> [Instructions to follow]: From the line containing "J2 pin 2: none -> GND" through the last line of the entries below, print each line exactly. Pictures stay out.

> [Records for the exercise]:
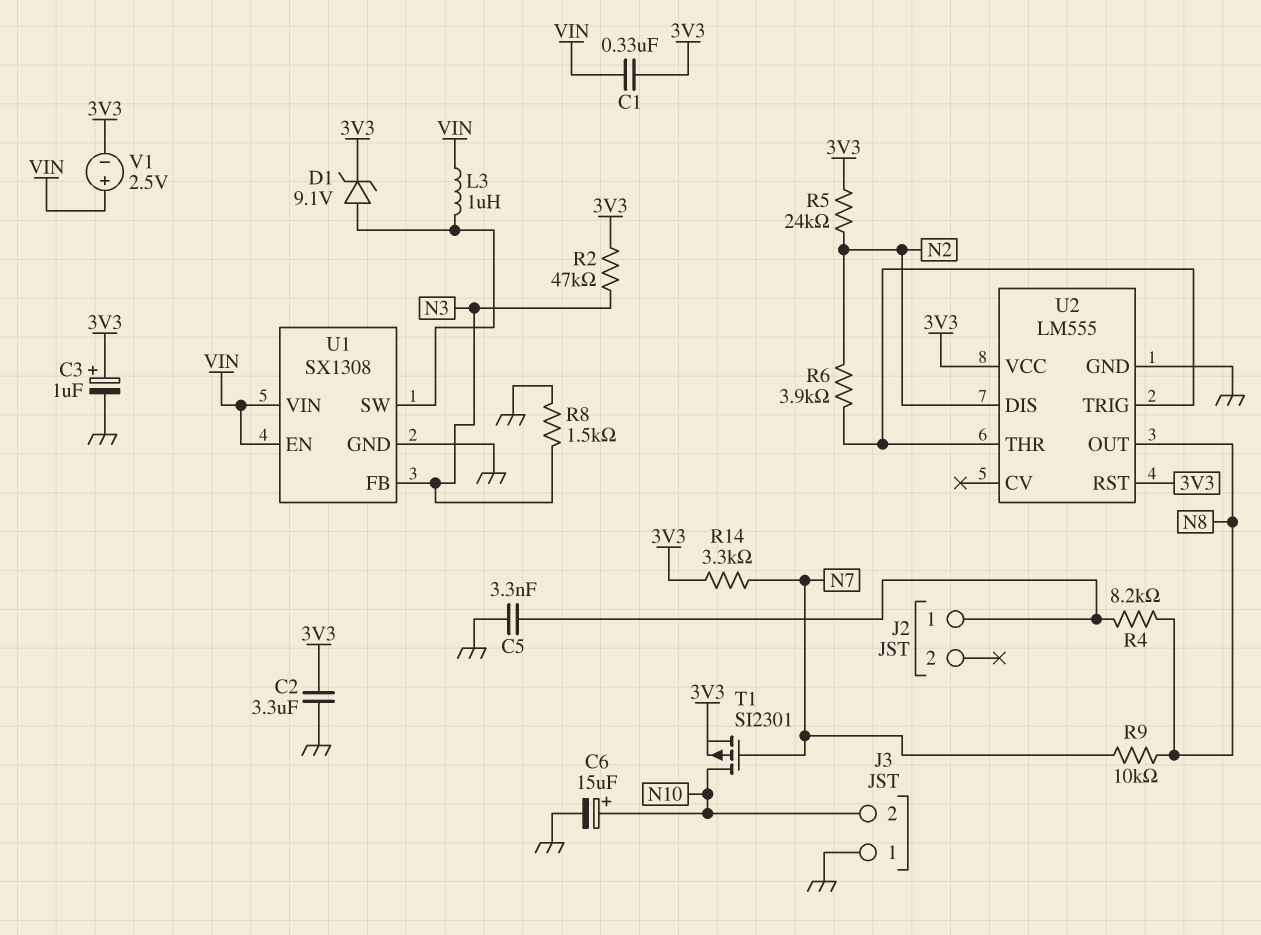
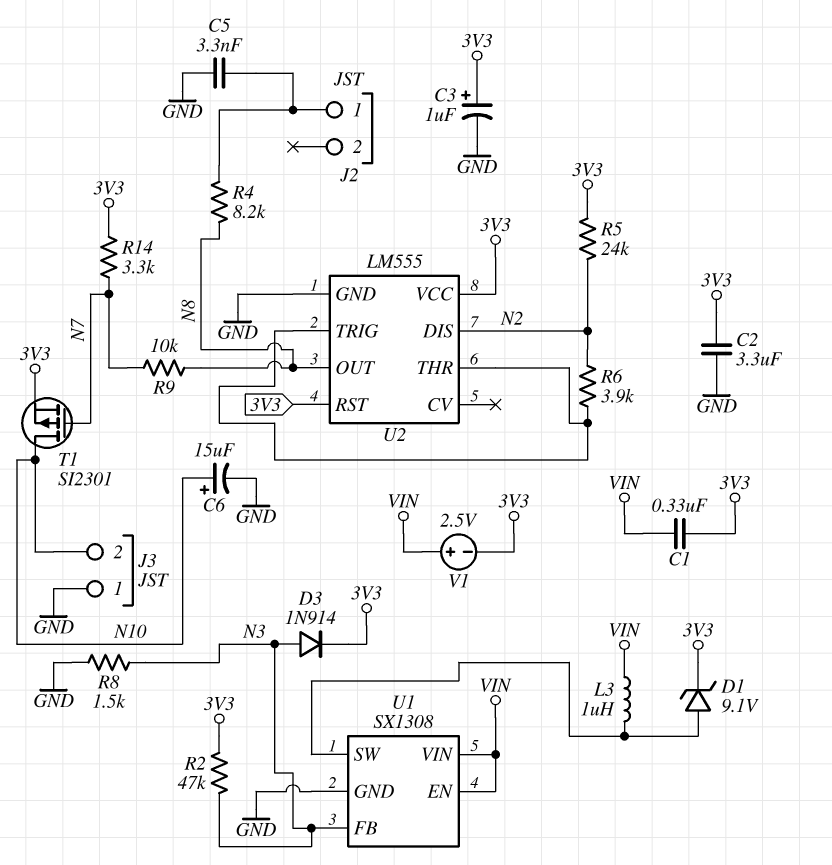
D3: none -> diode 1N914 (A N3, K 3V3)

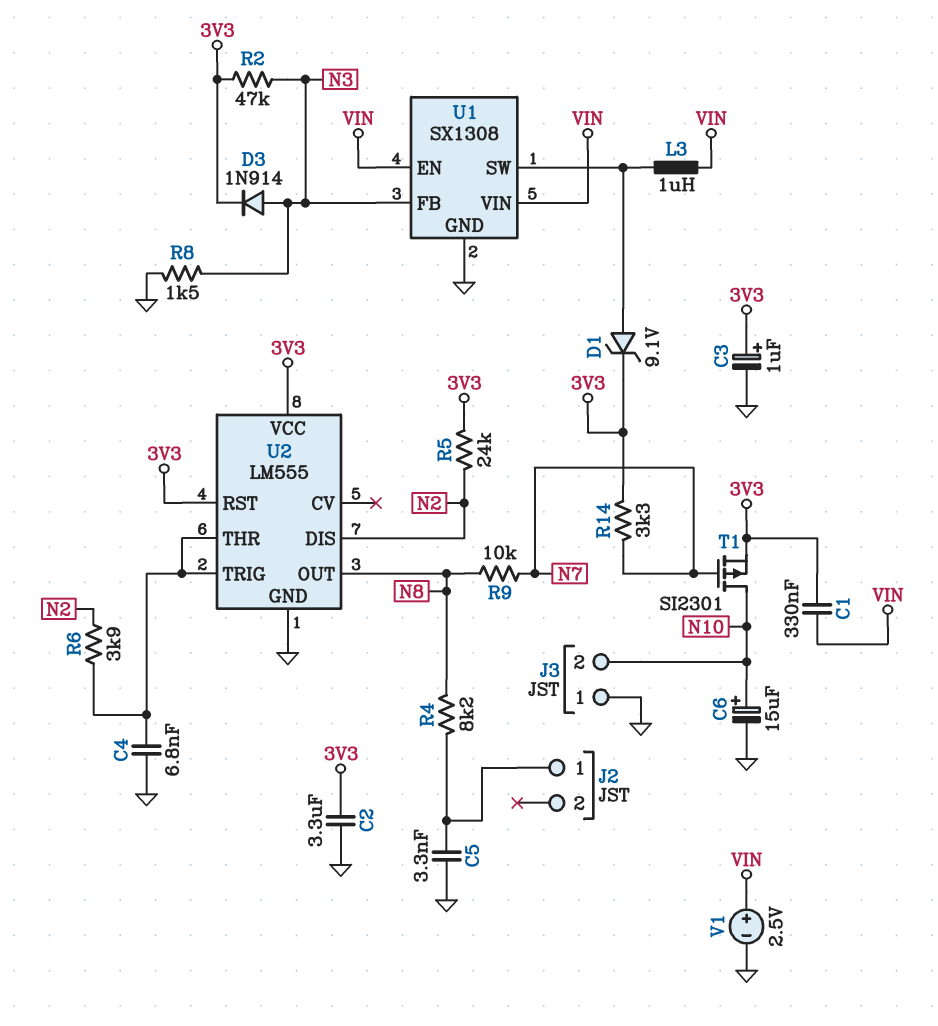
C4: none -> 6.8nF (GND, U2/THR)
V1: 2.5V (plus VIN, minus 3V3) -> 2.5V (plus VIN, minus GND)

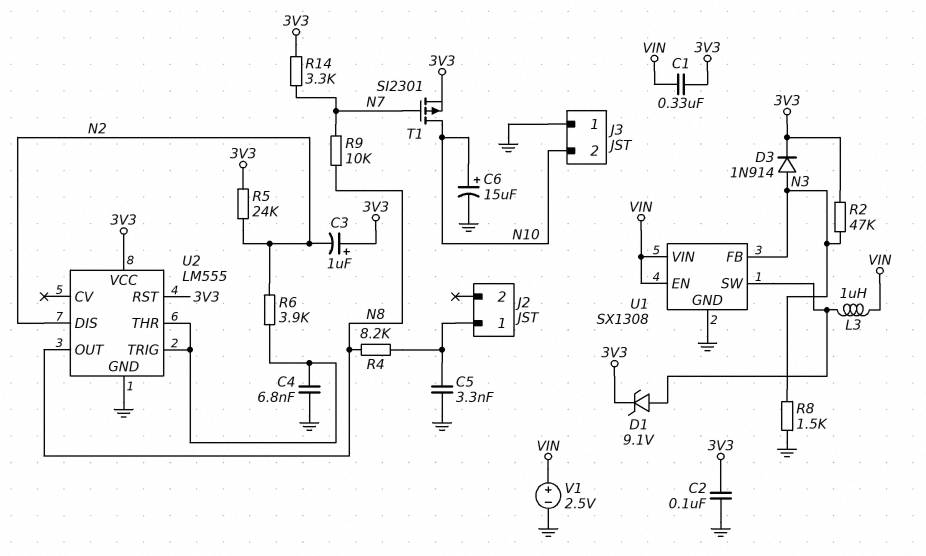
C2: 3.3uF (3V3, GND) -> 100nF (3V3, GND)
C3: 1uF (plus 3V3, minus GND) -> 1uF (plus 3V3, minus N2)

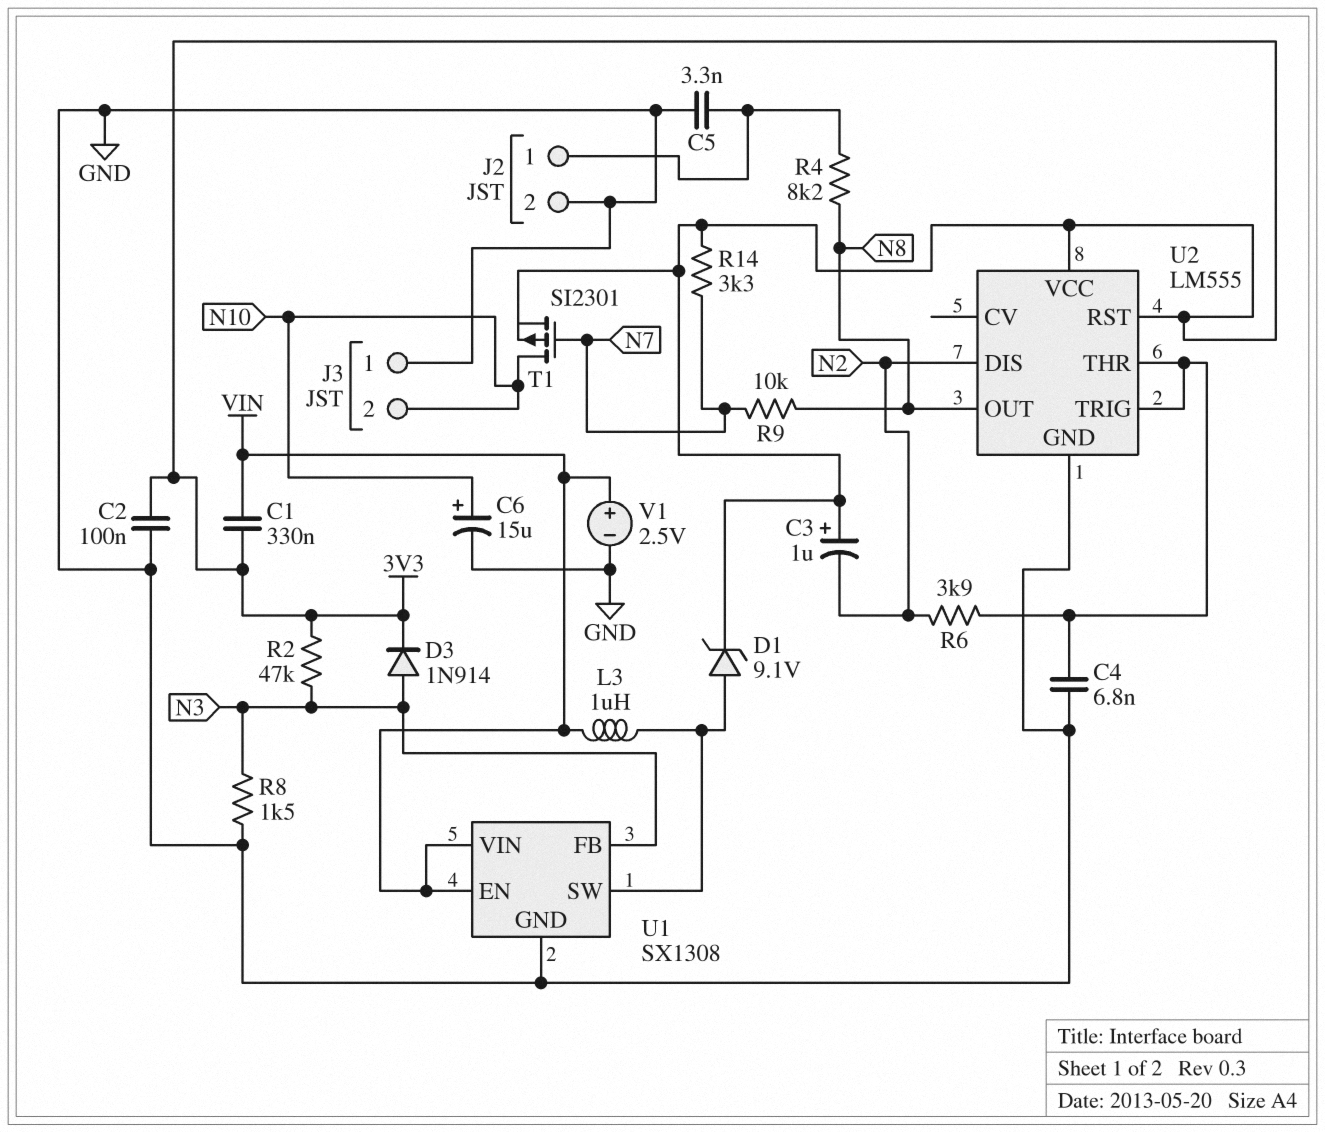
J2 pin 2: none -> GND
R5: 24k (3V3, N2) -> none

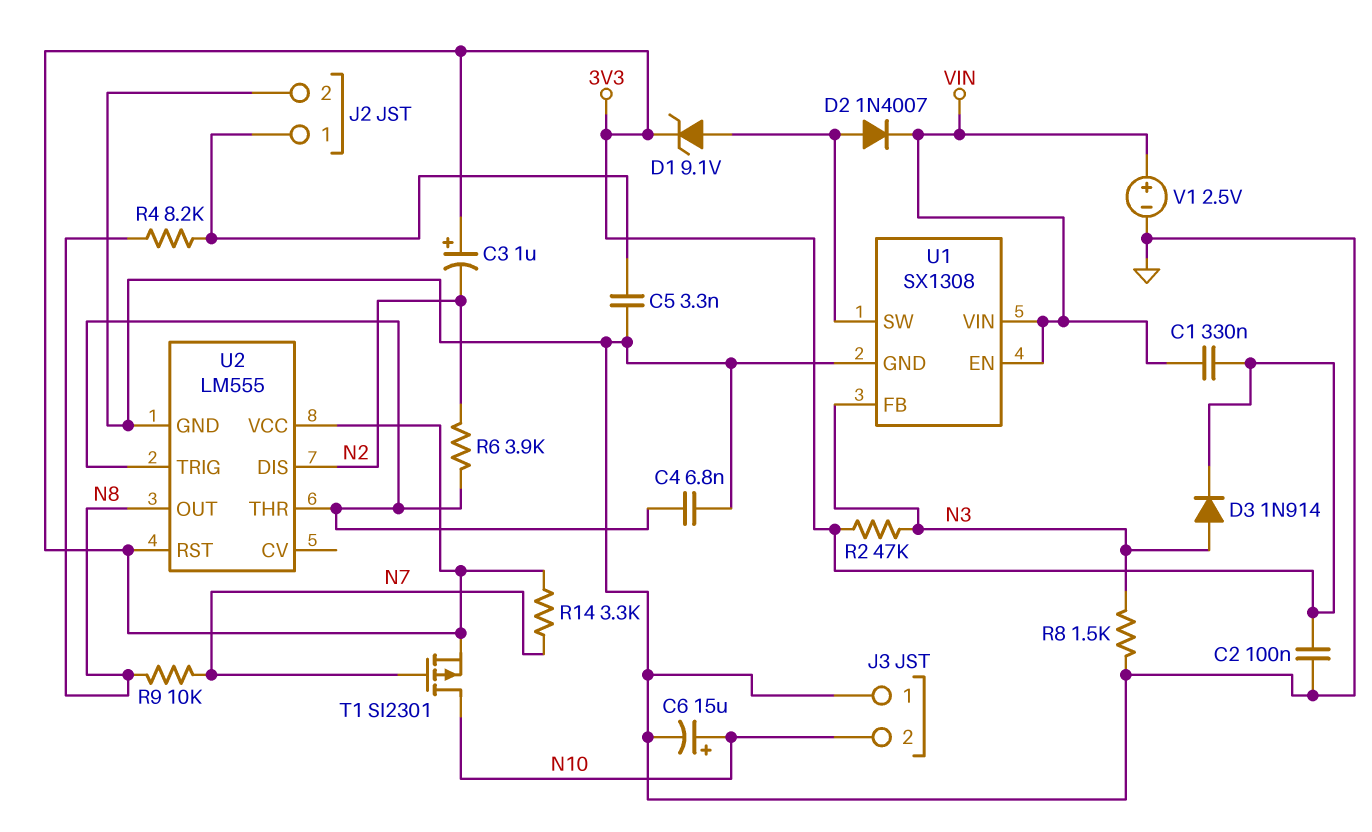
D2: none -> diode 1N4007 (A U1/SW, K VIN)
L3: 1uH (U1/SW, VIN) -> none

> [Result of this exercise]:
J2 pin 2: none -> GND
R5: 24k (3V3, N2) -> none

D2: none -> diode 1N4007 (A U1/SW, K VIN)
L3: 1uH (U1/SW, VIN) -> none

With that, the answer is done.